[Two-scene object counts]

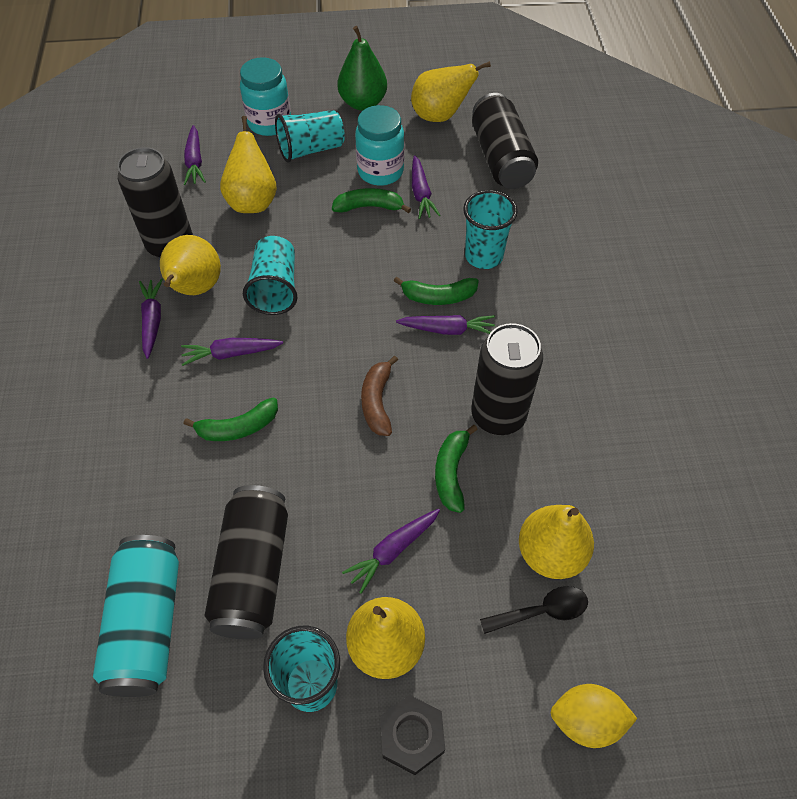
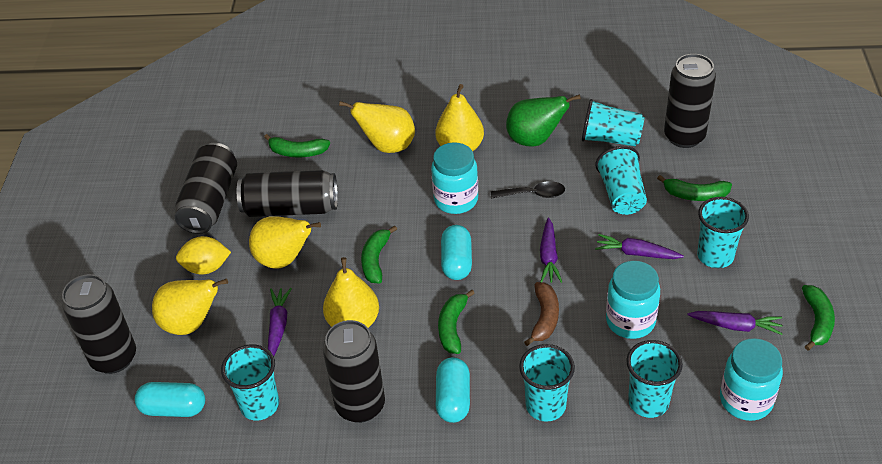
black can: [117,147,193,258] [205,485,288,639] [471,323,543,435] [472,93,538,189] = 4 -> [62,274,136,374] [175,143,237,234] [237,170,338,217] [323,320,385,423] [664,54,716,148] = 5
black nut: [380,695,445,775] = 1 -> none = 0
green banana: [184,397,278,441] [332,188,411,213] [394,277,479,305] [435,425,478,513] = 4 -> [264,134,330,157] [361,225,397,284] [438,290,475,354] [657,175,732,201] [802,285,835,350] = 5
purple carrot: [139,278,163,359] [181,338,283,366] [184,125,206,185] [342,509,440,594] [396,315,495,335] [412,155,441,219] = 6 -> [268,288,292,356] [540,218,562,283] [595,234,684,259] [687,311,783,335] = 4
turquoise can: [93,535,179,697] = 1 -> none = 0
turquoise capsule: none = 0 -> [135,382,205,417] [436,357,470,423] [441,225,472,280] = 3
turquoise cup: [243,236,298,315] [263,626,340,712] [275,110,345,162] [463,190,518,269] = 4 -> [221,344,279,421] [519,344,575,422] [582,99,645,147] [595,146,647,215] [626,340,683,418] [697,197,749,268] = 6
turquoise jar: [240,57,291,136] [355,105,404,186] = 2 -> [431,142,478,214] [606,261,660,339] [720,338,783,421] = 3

▸ **EXERCISE DESCRIPTION**
Only the records, copied exactly and without pictures, should make up the answer.

▸ **RESPONSE**
black can: [117,147,193,258] [205,485,288,639] [471,323,543,435] [472,93,538,189] = 4 -> [62,274,136,374] [175,143,237,234] [237,170,338,217] [323,320,385,423] [664,54,716,148] = 5
black nut: [380,695,445,775] = 1 -> none = 0
green banana: [184,397,278,441] [332,188,411,213] [394,277,479,305] [435,425,478,513] = 4 -> [264,134,330,157] [361,225,397,284] [438,290,475,354] [657,175,732,201] [802,285,835,350] = 5
purple carrot: [139,278,163,359] [181,338,283,366] [184,125,206,185] [342,509,440,594] [396,315,495,335] [412,155,441,219] = 6 -> [268,288,292,356] [540,218,562,283] [595,234,684,259] [687,311,783,335] = 4
turquoise can: [93,535,179,697] = 1 -> none = 0
turquoise capsule: none = 0 -> [135,382,205,417] [436,357,470,423] [441,225,472,280] = 3
turquoise cup: [243,236,298,315] [263,626,340,712] [275,110,345,162] [463,190,518,269] = 4 -> [221,344,279,421] [519,344,575,422] [582,99,645,147] [595,146,647,215] [626,340,683,418] [697,197,749,268] = 6
turquoise jar: [240,57,291,136] [355,105,404,186] = 2 -> [431,142,478,214] [606,261,660,339] [720,338,783,421] = 3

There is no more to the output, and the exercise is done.